**TASK BRIEF:**
Could you copy out, unchanged, the records from the line with "procession (750, 205)" through the final line of the records, including both of those lines?

**DATA ROWS:**
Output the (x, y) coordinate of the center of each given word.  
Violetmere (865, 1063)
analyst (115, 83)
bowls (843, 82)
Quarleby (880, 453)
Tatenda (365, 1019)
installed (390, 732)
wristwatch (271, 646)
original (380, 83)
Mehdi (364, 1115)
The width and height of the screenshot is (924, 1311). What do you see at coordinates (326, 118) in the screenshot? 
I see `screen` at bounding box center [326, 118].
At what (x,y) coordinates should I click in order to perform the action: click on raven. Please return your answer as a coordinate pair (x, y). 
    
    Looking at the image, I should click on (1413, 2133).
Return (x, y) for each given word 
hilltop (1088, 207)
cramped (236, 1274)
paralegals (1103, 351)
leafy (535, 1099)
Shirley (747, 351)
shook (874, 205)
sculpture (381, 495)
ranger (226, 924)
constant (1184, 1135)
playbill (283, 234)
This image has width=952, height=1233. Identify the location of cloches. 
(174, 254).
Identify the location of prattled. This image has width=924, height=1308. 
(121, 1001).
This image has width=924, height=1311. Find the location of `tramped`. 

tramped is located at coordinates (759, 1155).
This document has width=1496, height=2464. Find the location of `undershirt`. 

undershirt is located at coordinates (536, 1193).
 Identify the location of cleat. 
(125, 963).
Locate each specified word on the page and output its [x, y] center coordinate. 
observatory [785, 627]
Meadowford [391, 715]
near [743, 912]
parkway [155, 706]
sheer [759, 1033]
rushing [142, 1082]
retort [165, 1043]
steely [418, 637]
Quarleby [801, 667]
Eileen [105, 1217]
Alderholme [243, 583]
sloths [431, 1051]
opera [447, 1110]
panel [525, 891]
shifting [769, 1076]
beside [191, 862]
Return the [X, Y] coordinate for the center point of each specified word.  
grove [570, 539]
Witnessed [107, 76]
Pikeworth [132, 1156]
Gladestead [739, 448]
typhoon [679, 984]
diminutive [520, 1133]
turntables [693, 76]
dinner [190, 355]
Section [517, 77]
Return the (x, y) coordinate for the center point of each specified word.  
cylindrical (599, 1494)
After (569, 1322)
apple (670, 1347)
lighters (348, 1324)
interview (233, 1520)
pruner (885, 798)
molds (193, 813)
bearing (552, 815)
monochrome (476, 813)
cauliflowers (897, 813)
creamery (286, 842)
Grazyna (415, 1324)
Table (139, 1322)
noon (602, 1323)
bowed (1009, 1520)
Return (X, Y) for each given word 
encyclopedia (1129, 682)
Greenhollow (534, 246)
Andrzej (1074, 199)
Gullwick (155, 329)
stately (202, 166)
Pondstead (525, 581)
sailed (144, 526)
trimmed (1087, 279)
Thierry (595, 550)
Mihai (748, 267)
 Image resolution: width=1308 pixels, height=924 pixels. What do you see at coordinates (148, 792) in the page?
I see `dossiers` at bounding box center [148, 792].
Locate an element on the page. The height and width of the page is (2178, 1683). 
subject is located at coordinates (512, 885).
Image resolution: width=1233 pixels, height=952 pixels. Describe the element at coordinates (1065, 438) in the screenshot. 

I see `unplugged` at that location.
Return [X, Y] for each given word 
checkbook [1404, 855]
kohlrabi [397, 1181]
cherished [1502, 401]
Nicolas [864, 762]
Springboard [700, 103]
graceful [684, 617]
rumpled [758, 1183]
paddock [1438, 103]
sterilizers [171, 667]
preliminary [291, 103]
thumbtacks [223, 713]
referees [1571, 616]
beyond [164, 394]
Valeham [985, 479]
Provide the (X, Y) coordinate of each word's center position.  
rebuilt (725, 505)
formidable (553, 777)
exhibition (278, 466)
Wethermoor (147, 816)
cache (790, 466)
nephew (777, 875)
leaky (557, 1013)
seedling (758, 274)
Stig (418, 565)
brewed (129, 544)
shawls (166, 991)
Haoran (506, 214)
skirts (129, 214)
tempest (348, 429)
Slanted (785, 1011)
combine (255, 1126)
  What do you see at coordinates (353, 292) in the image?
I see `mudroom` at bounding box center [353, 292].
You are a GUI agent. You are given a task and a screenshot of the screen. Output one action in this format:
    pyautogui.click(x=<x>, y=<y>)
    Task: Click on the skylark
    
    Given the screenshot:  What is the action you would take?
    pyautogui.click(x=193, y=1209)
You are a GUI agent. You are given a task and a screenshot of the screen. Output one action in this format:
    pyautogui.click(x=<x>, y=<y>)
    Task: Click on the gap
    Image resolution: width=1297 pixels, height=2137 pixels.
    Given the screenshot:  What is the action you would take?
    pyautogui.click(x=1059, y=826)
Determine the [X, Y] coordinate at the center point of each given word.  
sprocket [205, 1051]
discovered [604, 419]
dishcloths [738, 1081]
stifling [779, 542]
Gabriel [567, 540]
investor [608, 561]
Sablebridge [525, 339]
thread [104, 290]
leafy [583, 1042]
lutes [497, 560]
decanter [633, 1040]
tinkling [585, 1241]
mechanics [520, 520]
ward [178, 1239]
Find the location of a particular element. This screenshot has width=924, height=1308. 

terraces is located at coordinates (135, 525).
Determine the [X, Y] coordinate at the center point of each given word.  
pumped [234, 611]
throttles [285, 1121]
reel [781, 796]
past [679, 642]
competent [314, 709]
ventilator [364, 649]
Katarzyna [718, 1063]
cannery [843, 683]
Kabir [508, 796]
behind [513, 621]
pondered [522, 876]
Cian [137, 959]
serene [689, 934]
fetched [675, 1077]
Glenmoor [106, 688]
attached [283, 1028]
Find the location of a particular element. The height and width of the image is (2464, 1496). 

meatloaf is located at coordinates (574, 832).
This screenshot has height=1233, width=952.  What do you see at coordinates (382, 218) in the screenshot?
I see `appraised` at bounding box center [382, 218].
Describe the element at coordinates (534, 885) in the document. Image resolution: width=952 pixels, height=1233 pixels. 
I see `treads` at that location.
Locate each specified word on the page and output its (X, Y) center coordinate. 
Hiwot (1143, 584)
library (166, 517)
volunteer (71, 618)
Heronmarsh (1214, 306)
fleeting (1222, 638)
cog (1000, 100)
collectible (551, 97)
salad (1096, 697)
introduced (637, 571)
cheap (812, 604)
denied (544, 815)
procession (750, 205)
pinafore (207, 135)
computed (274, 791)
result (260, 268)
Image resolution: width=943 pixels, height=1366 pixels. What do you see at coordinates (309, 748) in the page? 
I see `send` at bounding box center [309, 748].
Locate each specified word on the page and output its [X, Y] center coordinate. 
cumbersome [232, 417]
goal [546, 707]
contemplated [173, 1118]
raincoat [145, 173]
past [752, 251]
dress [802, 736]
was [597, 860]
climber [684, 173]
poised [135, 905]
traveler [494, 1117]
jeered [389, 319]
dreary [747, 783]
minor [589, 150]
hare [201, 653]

**RESPONSE:**
procession (750, 205)
pinafore (207, 135)
computed (274, 791)
result (260, 268)
Image resolution: width=943 pixels, height=1366 pixels. What do you see at coordinates (309, 748) in the page? 
I see `send` at bounding box center [309, 748].
Locate each specified word on the page and output its [X, Y] center coordinate. 
cumbersome [232, 417]
goal [546, 707]
contemplated [173, 1118]
raincoat [145, 173]
past [752, 251]
dress [802, 736]
was [597, 860]
climber [684, 173]
poised [135, 905]
traveler [494, 1117]
jeered [389, 319]
dreary [747, 783]
minor [589, 150]
hare [201, 653]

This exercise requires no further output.